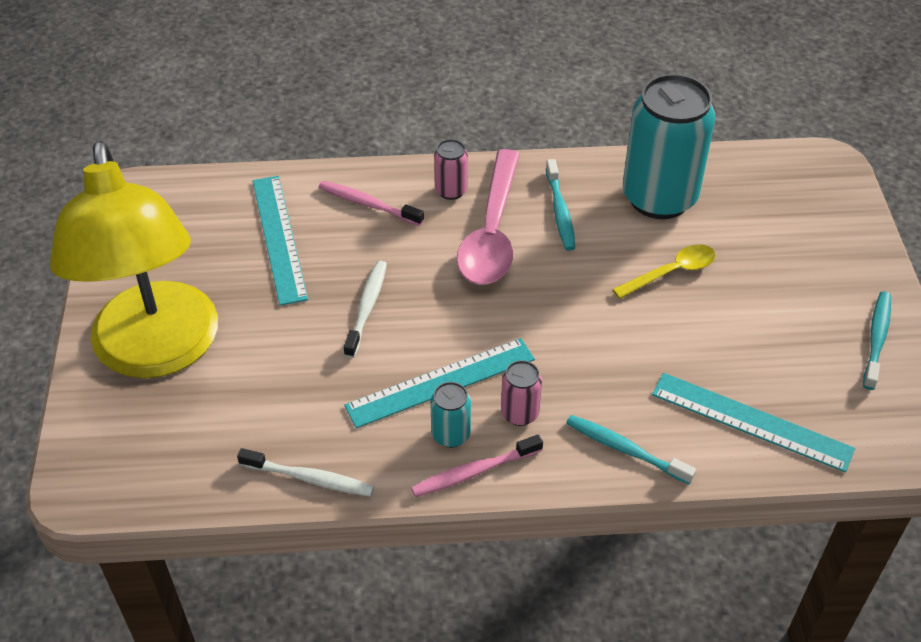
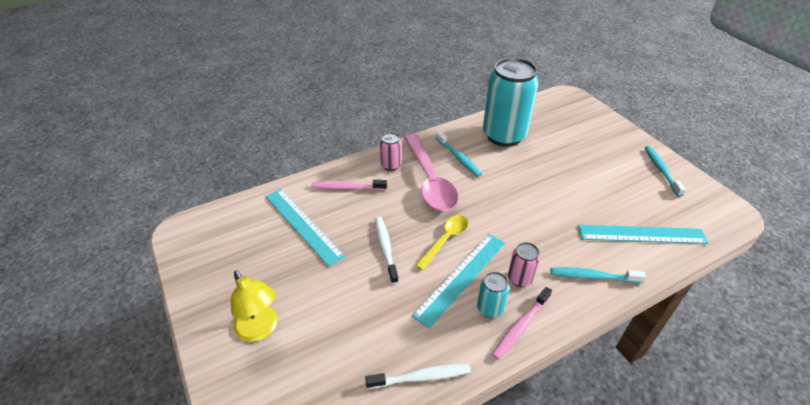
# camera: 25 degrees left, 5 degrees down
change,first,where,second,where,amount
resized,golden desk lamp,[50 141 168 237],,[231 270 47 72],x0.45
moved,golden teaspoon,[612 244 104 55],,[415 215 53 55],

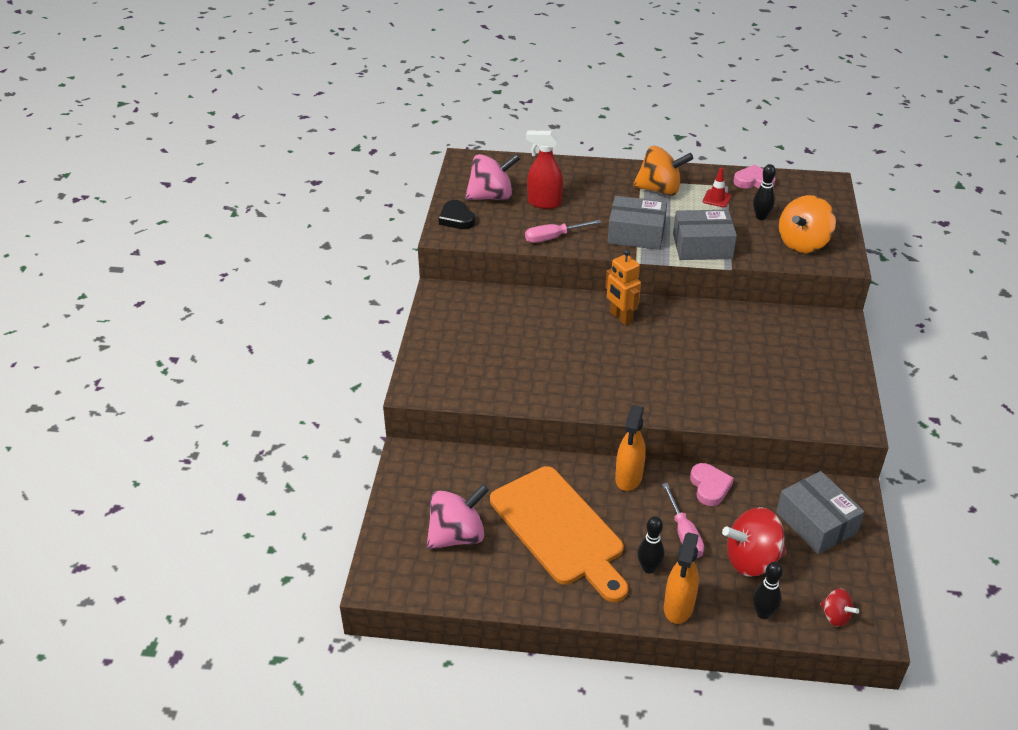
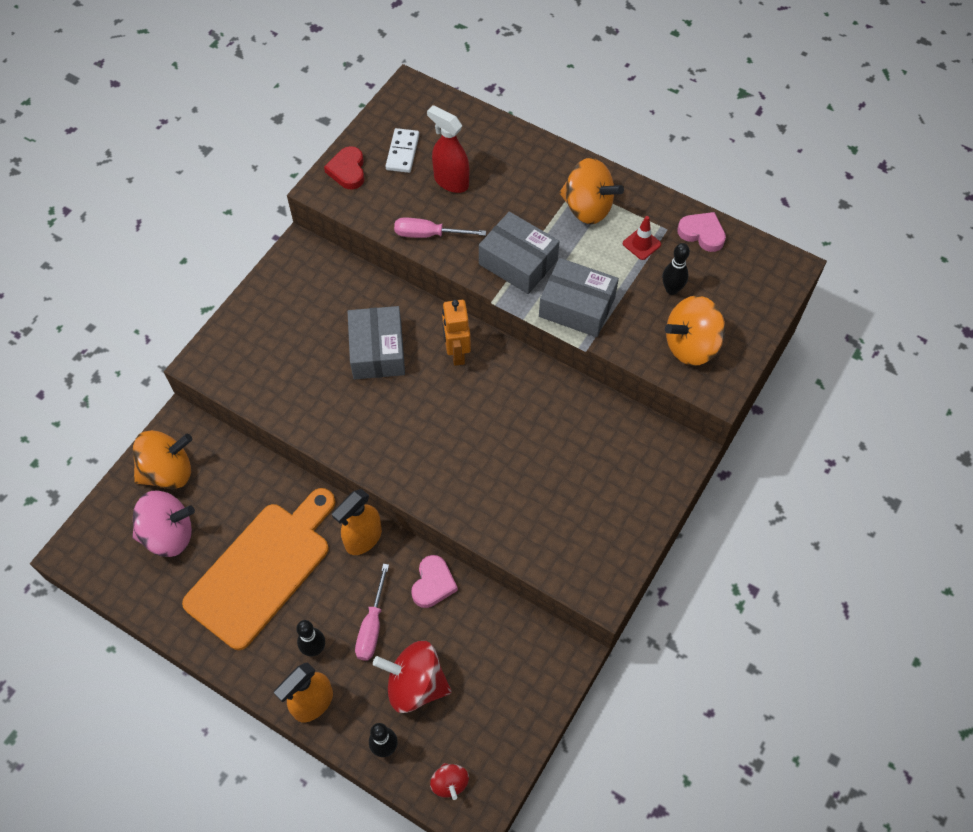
# camera: 25 degrees right, 20 degrees up
change,first,where,second,where,amount
added,,,bright orange spinning top,[133 430 59 59],
turned,bright orange cutting board,[490 466 138 136],,[182 488 153 162],135 degrees counterclockwise
recoloured,jet-black love heart,[439 200 36 29],scarlet love heart,[324 146 40 44],
moved,ash-grey parcel,[776 471 89 83],,[347 306 58 73],
replaced,pink spinning top,[465 154 55 46],snow-white domino tile,[386 128 33 45],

********************

In the copy, include every record exactly and no pictures at all.

# camera: 25 degrees left, 5 degrees down
change,first,where,second,where,amount
resized,golden desk lamp,[50 141 168 237],,[231 270 47 72],x0.45
moved,golden teaspoon,[612 244 104 55],,[415 215 53 55],

# camera: 25 degrees right, 20 degrees up
change,first,where,second,where,amount
added,,,bright orange spinning top,[133 430 59 59],
turned,bright orange cutting board,[490 466 138 136],,[182 488 153 162],135 degrees counterclockwise
recoloured,jet-black love heart,[439 200 36 29],scarlet love heart,[324 146 40 44],
moved,ash-grey parcel,[776 471 89 83],,[347 306 58 73],
replaced,pink spinning top,[465 154 55 46],snow-white domino tile,[386 128 33 45],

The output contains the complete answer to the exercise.